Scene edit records
::::::::::

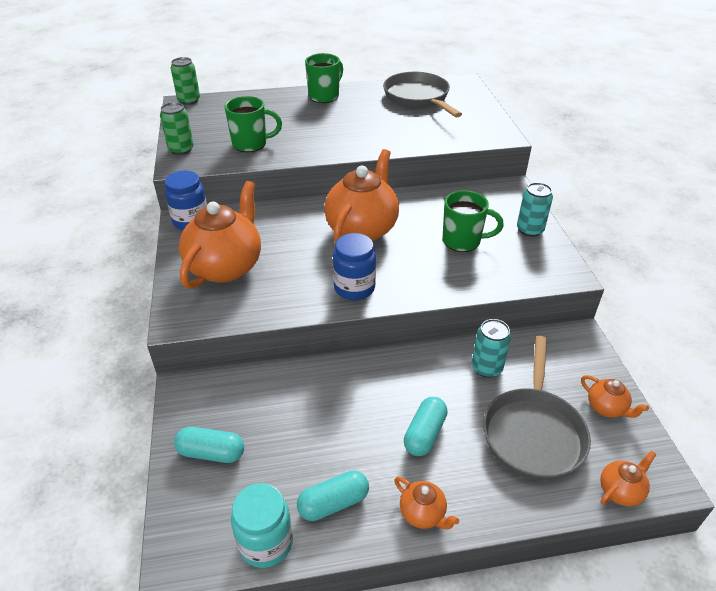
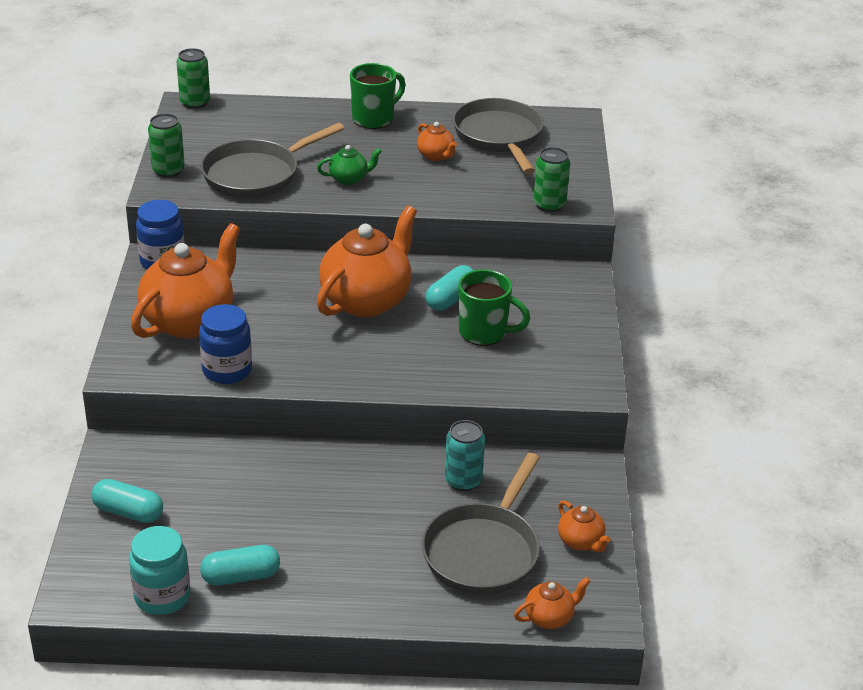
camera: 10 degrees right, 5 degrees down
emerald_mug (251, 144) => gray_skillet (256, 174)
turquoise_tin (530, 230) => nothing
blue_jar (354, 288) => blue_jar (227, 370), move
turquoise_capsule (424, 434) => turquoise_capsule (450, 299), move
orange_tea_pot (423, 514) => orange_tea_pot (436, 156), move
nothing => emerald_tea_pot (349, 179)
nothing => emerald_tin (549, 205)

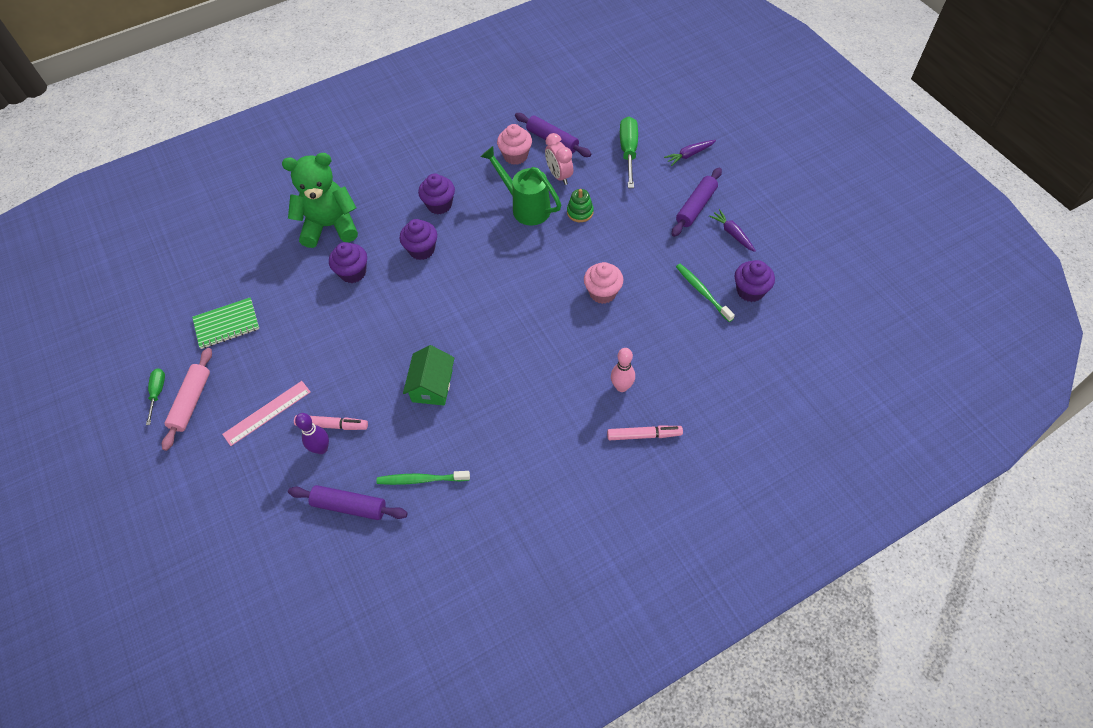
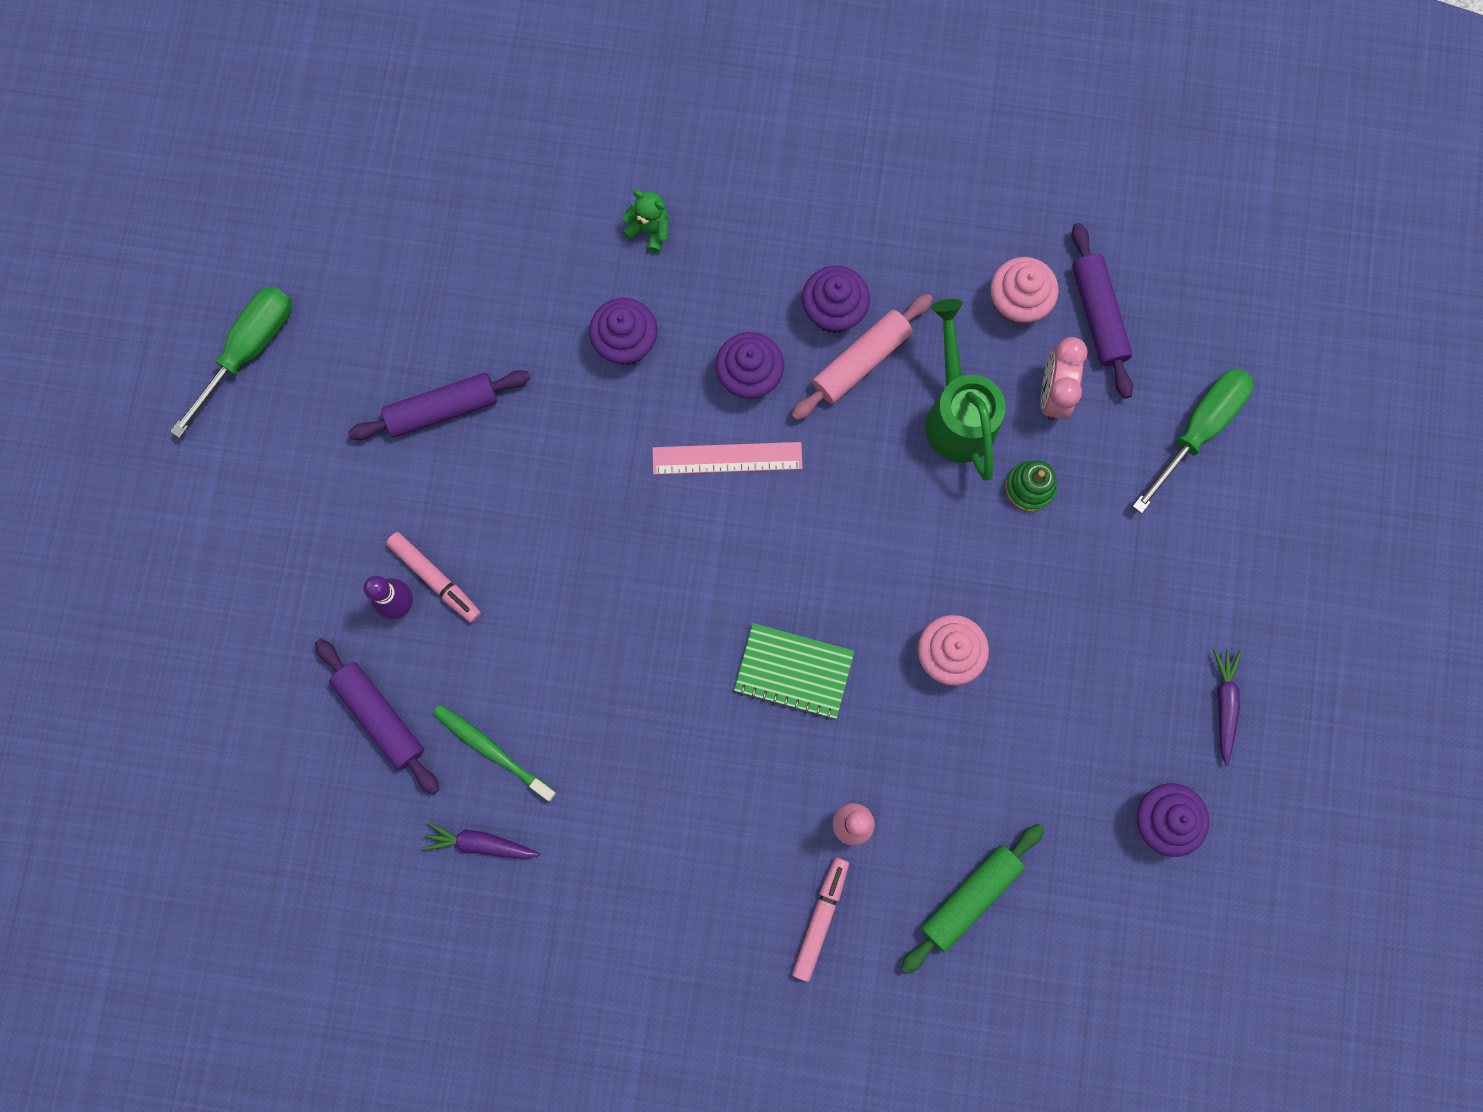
camera: 35 degrees right, 20 degrees up
royal_purple_root_vegetable (689, 155) => royal_purple_root_vegetable (480, 843), move
emerald_teddy_bear (330, 226) => emerald_teddy_bear (649, 230), x0.42
royal_purple_dough_roller (696, 207) => royal_purple_dough_roller (442, 409), move
emerald_tooth_brush (702, 292) => nothing
emerald_exercise_book (227, 324) => emerald_exercise_book (794, 671), move
emerald_cottage (432, 386) => nothing
rosy_dough_roller (191, 402) => rosy_dough_roller (861, 361), move
emerald_hand_screwdriver (158, 392) => emerald_hand_screwdriver (250, 349), x1.74
rosy_straightedge (267, 413) => rosy_straightedge (727, 458), move
rosy_marker (644, 435) => rosy_marker (820, 918), 105 degrees counterclockwise
nothing => emerald_dough_roller (970, 897)

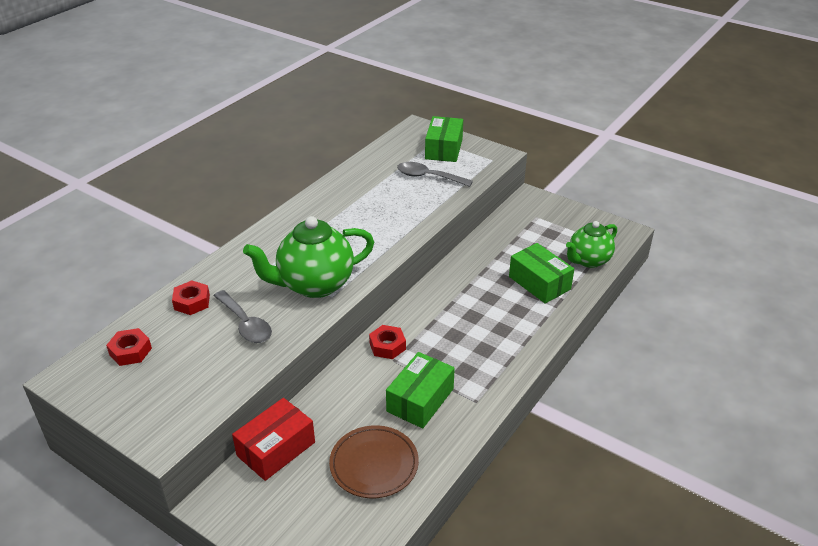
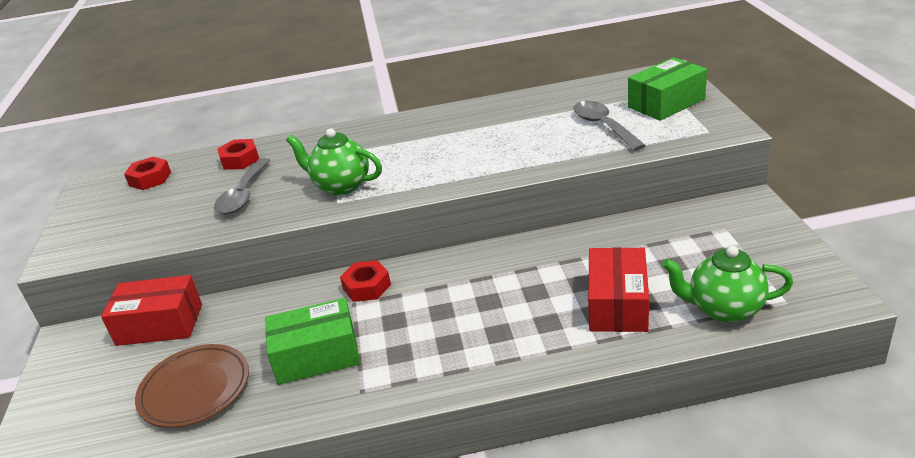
camera: 50 degrees right, 5 degrees down
emerald_tea_pot (314, 285) => emerald_tea_pot (341, 186), x0.65
emerald_package (539, 283) => red_package (617, 304)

::::::::::

== Exercise brief ==
From the records above, reproduce exactly the lines from the one with "turquoise_capsule (424, 434)" to the one with "nothing => emerald_tea_pot (349, 179)", both included, and no others.

== Exercise output ==
turquoise_capsule (424, 434) => turquoise_capsule (450, 299), move
orange_tea_pot (423, 514) => orange_tea_pot (436, 156), move
nothing => emerald_tea_pot (349, 179)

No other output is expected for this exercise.